BEGIN Supplied material
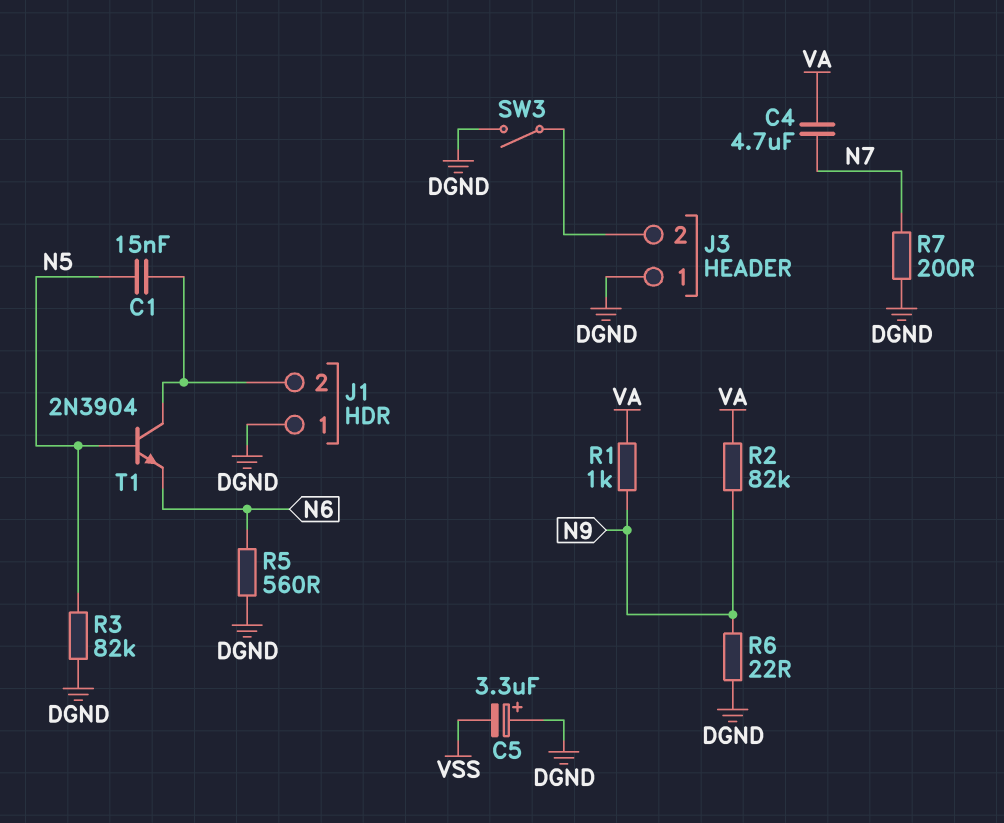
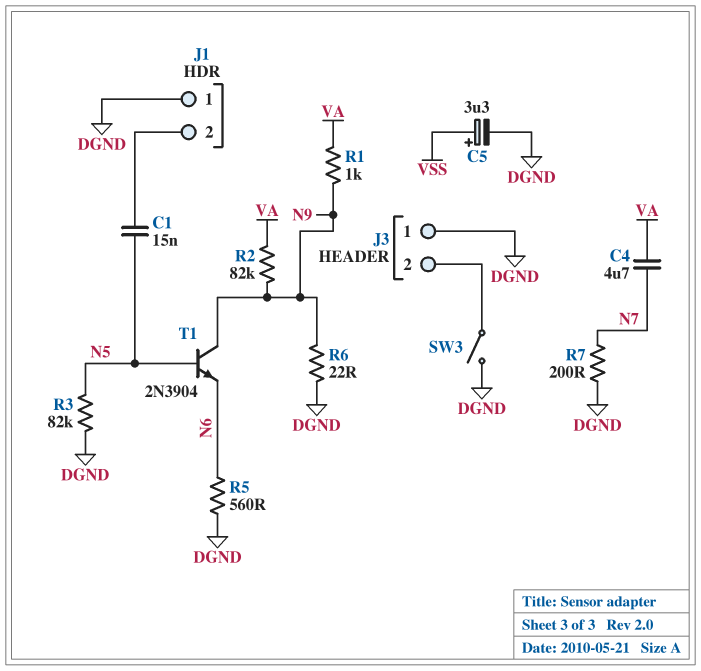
C5: 3.3uF (plus DGND, minus VSS) -> 3.3uF (plus VSS, minus DGND)
T1: NPN 2N3904 (B N5, C J1/2, E N6) -> NPN 2N3904 (B N5, C N9, E N6)

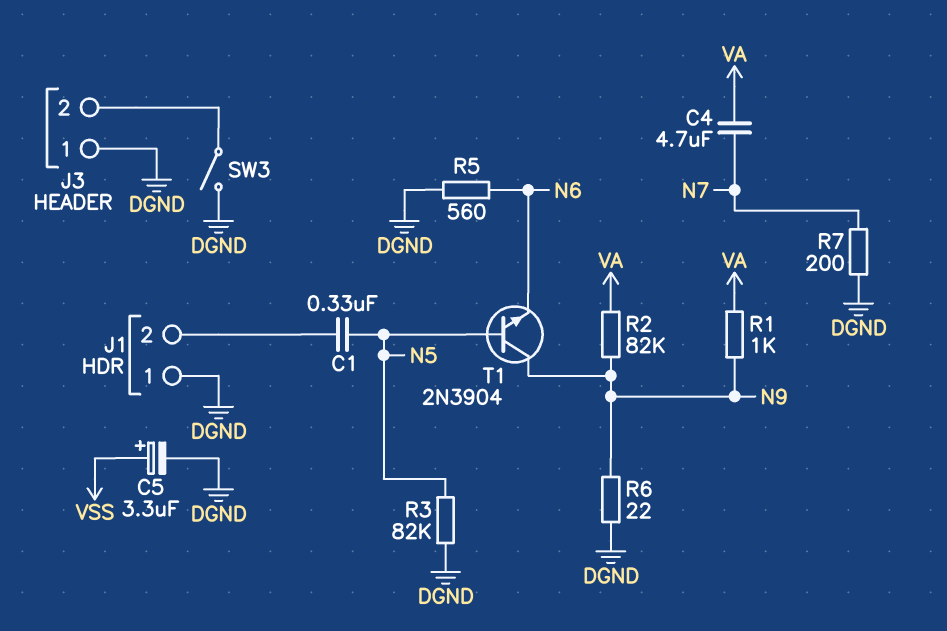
C1: 15nF (J1/2, N5) -> 330nF (J1/2, N5)

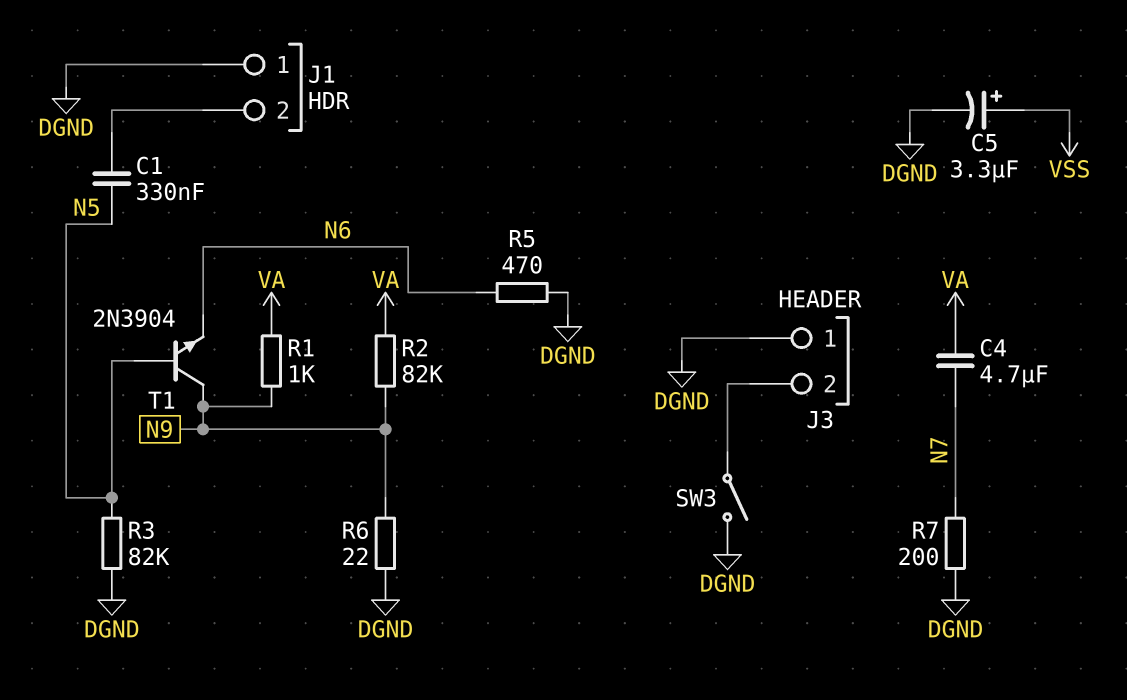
R5: 560 (DGND, N6) -> 470 (DGND, N6)

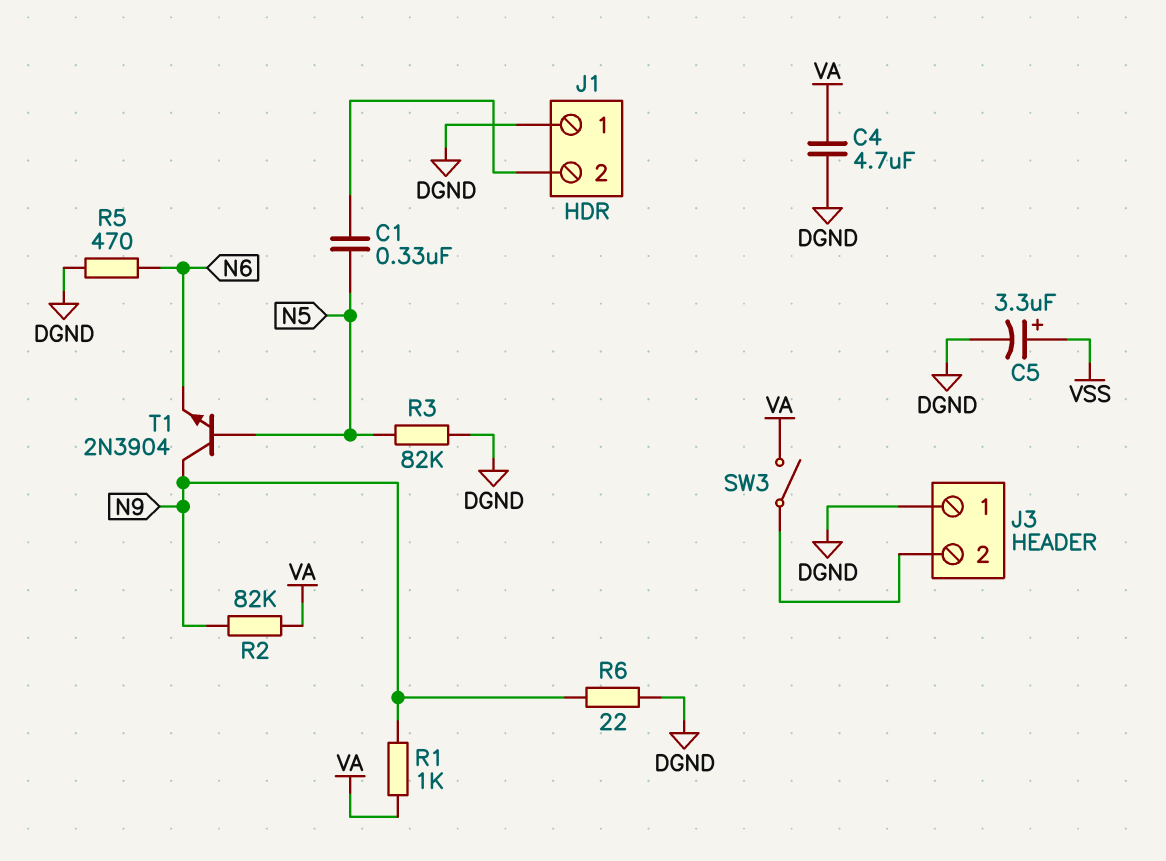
C4: 4.7uF (N7, VA) -> 4.7uF (DGND, VA)
R7: 200 (DGND, N7) -> none
SW3: switch (DGND, J3/2) -> switch (J3/2, VA)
END Supplied material
> **Directions**:
Omit the pictures. Write out exactly the lines from the one containing "C1: 15nF (J1/2, N5) -> 330nF (J1/2, N5)" through the last line of the entries, both of them included.

> **Exercise result**:
C1: 15nF (J1/2, N5) -> 330nF (J1/2, N5)

R5: 560 (DGND, N6) -> 470 (DGND, N6)

C4: 4.7uF (N7, VA) -> 4.7uF (DGND, VA)
R7: 200 (DGND, N7) -> none
SW3: switch (DGND, J3/2) -> switch (J3/2, VA)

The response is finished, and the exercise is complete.